## BRIEF
Each entry in the material below should be copied without any alteration.
════════════════
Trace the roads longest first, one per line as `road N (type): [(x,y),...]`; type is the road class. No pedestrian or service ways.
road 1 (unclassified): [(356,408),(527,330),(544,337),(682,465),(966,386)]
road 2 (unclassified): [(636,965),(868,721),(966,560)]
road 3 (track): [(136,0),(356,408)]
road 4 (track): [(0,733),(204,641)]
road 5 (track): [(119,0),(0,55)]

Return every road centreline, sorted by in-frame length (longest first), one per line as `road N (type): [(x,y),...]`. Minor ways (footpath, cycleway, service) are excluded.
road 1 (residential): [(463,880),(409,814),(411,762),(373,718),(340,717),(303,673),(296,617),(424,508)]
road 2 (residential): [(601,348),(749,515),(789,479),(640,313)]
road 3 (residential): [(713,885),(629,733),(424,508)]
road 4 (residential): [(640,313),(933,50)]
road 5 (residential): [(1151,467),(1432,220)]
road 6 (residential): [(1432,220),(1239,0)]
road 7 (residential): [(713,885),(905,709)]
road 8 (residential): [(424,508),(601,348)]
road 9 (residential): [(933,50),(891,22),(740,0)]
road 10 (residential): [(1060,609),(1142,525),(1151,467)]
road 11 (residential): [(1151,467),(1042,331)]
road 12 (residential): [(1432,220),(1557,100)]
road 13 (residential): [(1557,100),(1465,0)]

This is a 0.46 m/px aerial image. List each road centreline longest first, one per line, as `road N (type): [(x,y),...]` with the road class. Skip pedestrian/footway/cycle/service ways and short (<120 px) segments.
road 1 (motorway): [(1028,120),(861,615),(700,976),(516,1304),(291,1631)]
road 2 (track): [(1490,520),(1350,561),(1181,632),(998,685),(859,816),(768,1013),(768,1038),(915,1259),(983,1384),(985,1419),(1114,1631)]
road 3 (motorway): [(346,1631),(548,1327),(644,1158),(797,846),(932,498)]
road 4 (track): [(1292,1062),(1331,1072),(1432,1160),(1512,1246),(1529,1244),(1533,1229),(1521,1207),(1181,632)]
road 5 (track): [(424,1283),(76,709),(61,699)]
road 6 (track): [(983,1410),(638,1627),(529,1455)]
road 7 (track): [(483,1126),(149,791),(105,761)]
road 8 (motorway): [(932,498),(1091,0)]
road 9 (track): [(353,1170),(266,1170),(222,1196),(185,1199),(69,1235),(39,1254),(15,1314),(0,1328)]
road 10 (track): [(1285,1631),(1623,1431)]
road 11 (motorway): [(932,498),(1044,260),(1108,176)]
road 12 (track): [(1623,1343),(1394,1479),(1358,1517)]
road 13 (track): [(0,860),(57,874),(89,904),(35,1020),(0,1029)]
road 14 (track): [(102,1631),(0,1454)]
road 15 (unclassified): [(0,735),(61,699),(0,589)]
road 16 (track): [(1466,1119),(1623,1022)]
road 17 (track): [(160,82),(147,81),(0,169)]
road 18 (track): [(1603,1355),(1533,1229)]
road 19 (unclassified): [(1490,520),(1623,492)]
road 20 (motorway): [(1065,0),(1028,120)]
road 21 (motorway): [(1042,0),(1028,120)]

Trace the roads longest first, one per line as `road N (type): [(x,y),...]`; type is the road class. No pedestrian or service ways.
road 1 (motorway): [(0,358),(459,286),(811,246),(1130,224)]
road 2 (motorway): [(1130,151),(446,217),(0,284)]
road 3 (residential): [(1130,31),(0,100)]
════════════════
## YOUR SOLUTION
Trace the roads longest first, one per line as `road N (type): [(x,y),...]`; type is the road class. No pedestrian or service ways.
road 1 (unclassified): [(356,408),(527,330),(544,337),(682,465),(966,386)]
road 2 (unclassified): [(636,965),(868,721),(966,560)]
road 3 (track): [(136,0),(356,408)]
road 4 (track): [(0,733),(204,641)]
road 5 (track): [(119,0),(0,55)]

Return every road centreline, sorted by in-frame length (longest first), one per line as `road N (type): [(x,y),...]`. Minor ways (footpath, cycleway, service) are excluded.
road 1 (residential): [(463,880),(409,814),(411,762),(373,718),(340,717),(303,673),(296,617),(424,508)]
road 2 (residential): [(601,348),(749,515),(789,479),(640,313)]
road 3 (residential): [(713,885),(629,733),(424,508)]
road 4 (residential): [(640,313),(933,50)]
road 5 (residential): [(1151,467),(1432,220)]
road 6 (residential): [(1432,220),(1239,0)]
road 7 (residential): [(713,885),(905,709)]
road 8 (residential): [(424,508),(601,348)]
road 9 (residential): [(933,50),(891,22),(740,0)]
road 10 (residential): [(1060,609),(1142,525),(1151,467)]
road 11 (residential): [(1151,467),(1042,331)]
road 12 (residential): [(1432,220),(1557,100)]
road 13 (residential): [(1557,100),(1465,0)]

This is a 0.46 m/px aerial image. List each road centreline longest first, one per line, as `road N (type): [(x,y),...]` with the road class. Skip pedestrian/footway/cycle/service ways and short (<120 px) segments.
road 1 (motorway): [(1028,120),(861,615),(700,976),(516,1304),(291,1631)]
road 2 (track): [(1490,520),(1350,561),(1181,632),(998,685),(859,816),(768,1013),(768,1038),(915,1259),(983,1384),(985,1419),(1114,1631)]
road 3 (motorway): [(346,1631),(548,1327),(644,1158),(797,846),(932,498)]
road 4 (track): [(1292,1062),(1331,1072),(1432,1160),(1512,1246),(1529,1244),(1533,1229),(1521,1207),(1181,632)]
road 5 (track): [(424,1283),(76,709),(61,699)]
road 6 (track): [(983,1410),(638,1627),(529,1455)]
road 7 (track): [(483,1126),(149,791),(105,761)]
road 8 (motorway): [(932,498),(1091,0)]
road 9 (track): [(353,1170),(266,1170),(222,1196),(185,1199),(69,1235),(39,1254),(15,1314),(0,1328)]
road 10 (track): [(1285,1631),(1623,1431)]
road 11 (motorway): [(932,498),(1044,260),(1108,176)]
road 12 (track): [(1623,1343),(1394,1479),(1358,1517)]
road 13 (track): [(0,860),(57,874),(89,904),(35,1020),(0,1029)]
road 14 (track): [(102,1631),(0,1454)]
road 15 (unclassified): [(0,735),(61,699),(0,589)]
road 16 (track): [(1466,1119),(1623,1022)]
road 17 (track): [(160,82),(147,81),(0,169)]
road 18 (track): [(1603,1355),(1533,1229)]
road 19 (unclassified): [(1490,520),(1623,492)]
road 20 (motorway): [(1065,0),(1028,120)]
road 21 (motorway): [(1042,0),(1028,120)]

Trace the roads longest first, one per line as `road N (type): [(x,y),...]`; type is the road class. No pedestrian or service ways.
road 1 (motorway): [(0,358),(459,286),(811,246),(1130,224)]
road 2 (motorway): [(1130,151),(446,217),(0,284)]
road 3 (residential): [(1130,31),(0,100)]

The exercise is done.